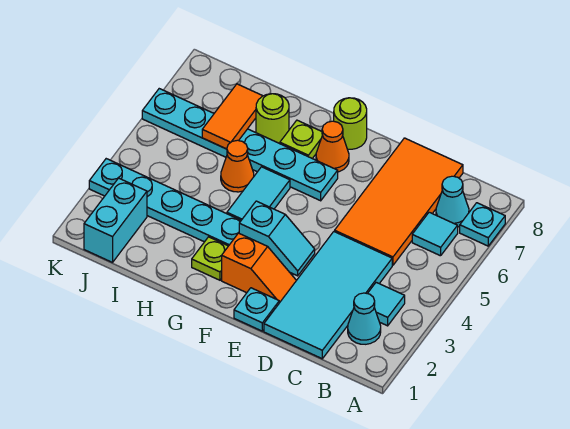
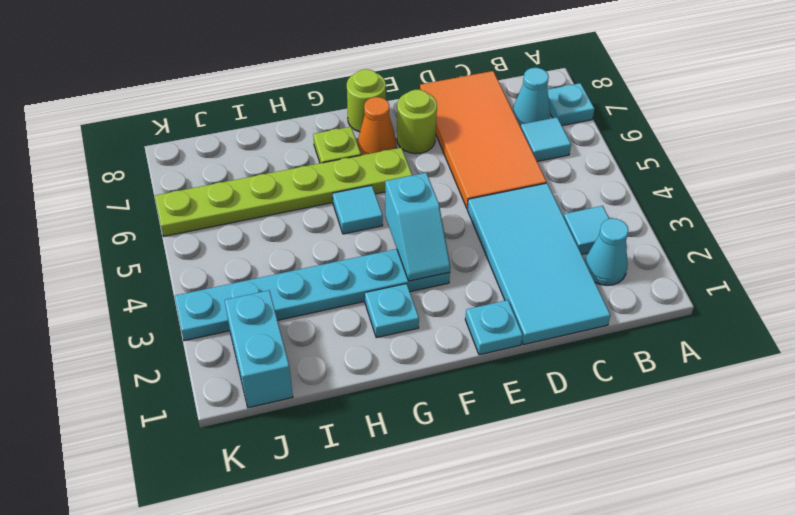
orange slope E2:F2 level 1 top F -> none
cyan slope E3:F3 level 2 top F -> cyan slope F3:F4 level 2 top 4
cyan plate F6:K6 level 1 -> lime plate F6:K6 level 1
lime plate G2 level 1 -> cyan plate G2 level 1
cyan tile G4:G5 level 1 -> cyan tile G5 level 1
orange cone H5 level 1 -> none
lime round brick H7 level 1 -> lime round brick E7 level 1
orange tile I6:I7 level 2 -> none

---

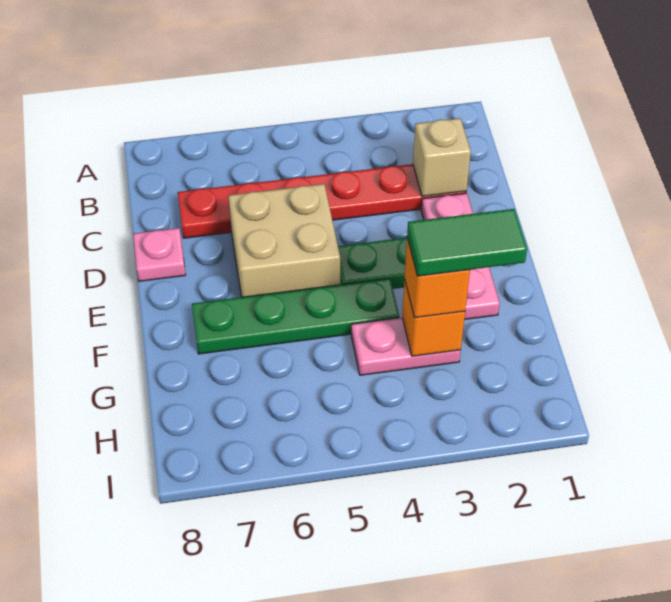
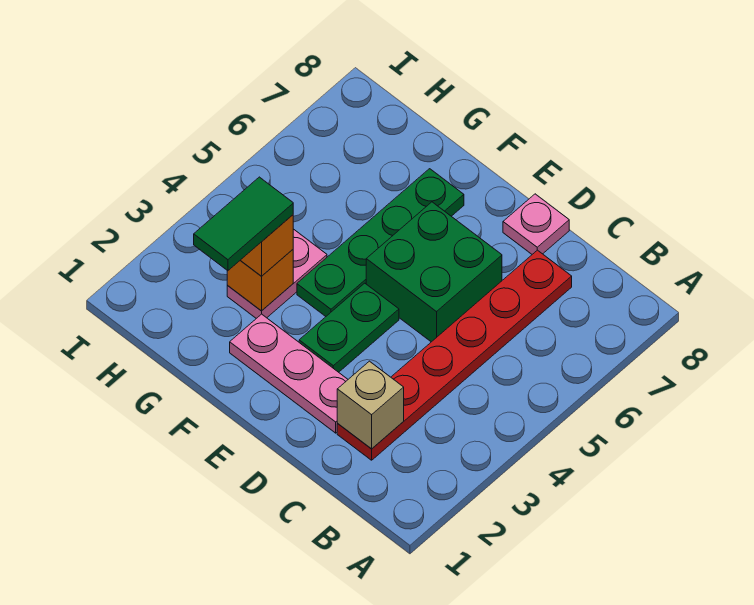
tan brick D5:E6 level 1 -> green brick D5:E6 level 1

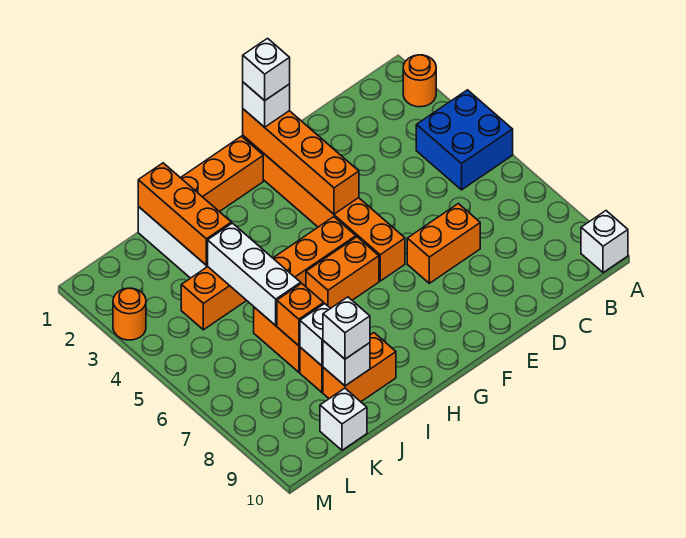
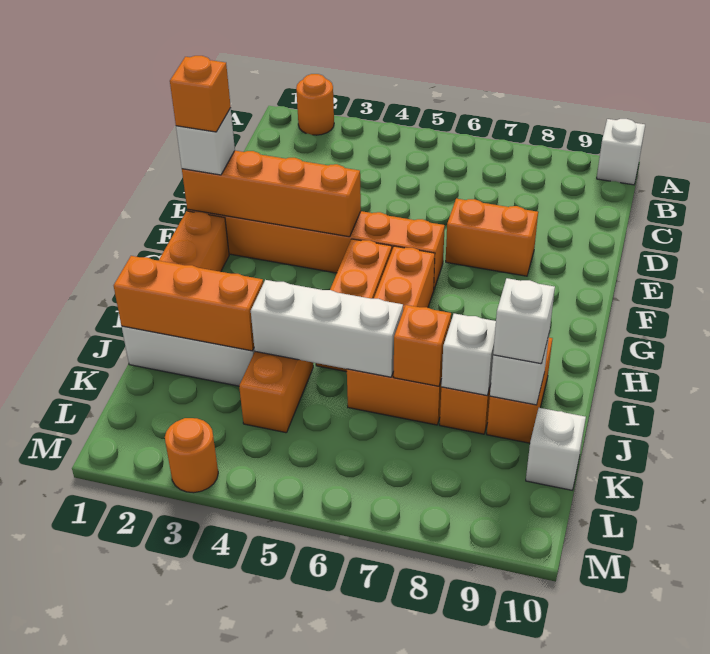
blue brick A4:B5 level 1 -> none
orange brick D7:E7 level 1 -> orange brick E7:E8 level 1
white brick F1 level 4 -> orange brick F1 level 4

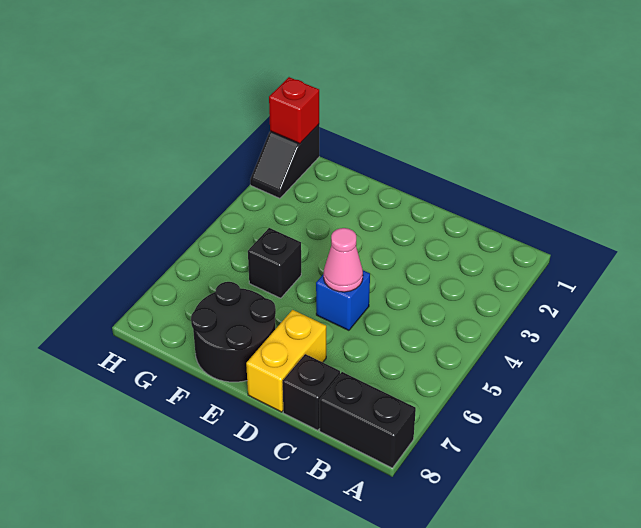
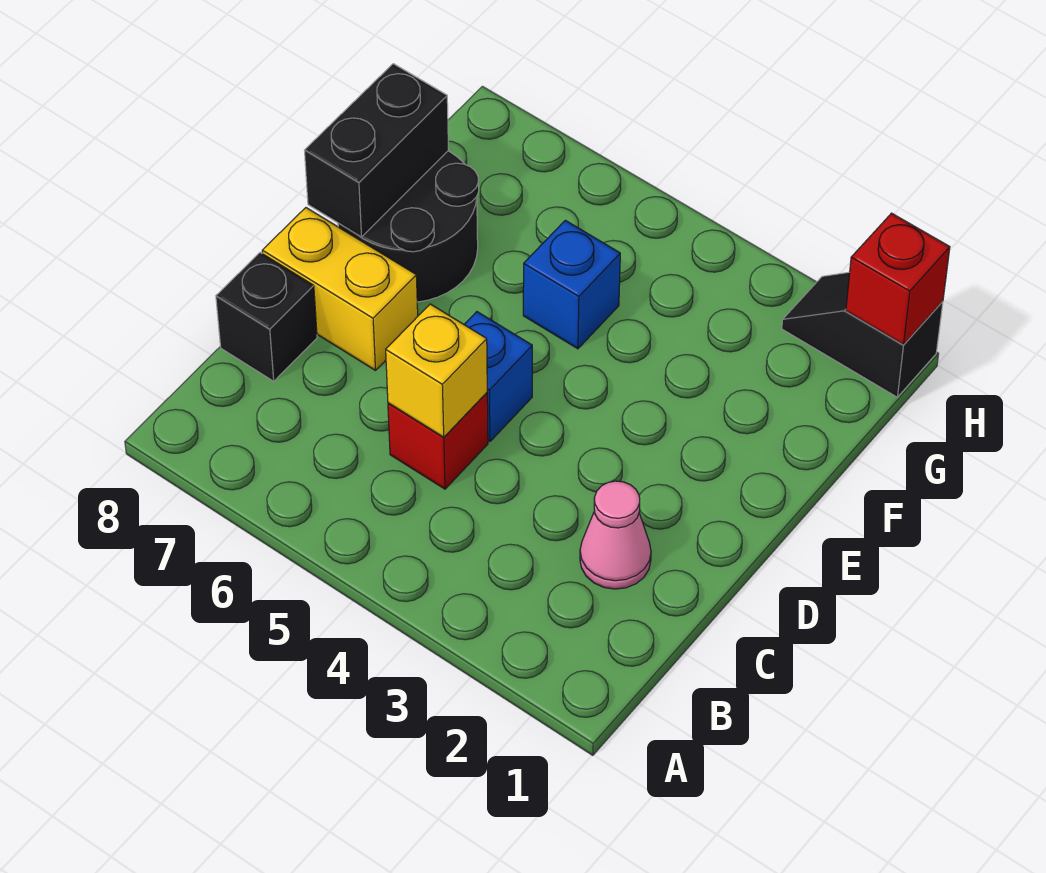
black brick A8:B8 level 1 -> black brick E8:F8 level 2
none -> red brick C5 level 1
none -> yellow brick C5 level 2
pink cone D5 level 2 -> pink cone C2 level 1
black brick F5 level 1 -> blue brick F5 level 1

[Exercise requirements] Restate word for word the entries above, starting at the line with "orange slope E2:F2 level 1 top F -> none" and ending at the line with "orange tile I6:I7 level 2 -> none", inclusive, and no others.

[Finished exercise]
orange slope E2:F2 level 1 top F -> none
cyan slope E3:F3 level 2 top F -> cyan slope F3:F4 level 2 top 4
cyan plate F6:K6 level 1 -> lime plate F6:K6 level 1
lime plate G2 level 1 -> cyan plate G2 level 1
cyan tile G4:G5 level 1 -> cyan tile G5 level 1
orange cone H5 level 1 -> none
lime round brick H7 level 1 -> lime round brick E7 level 1
orange tile I6:I7 level 2 -> none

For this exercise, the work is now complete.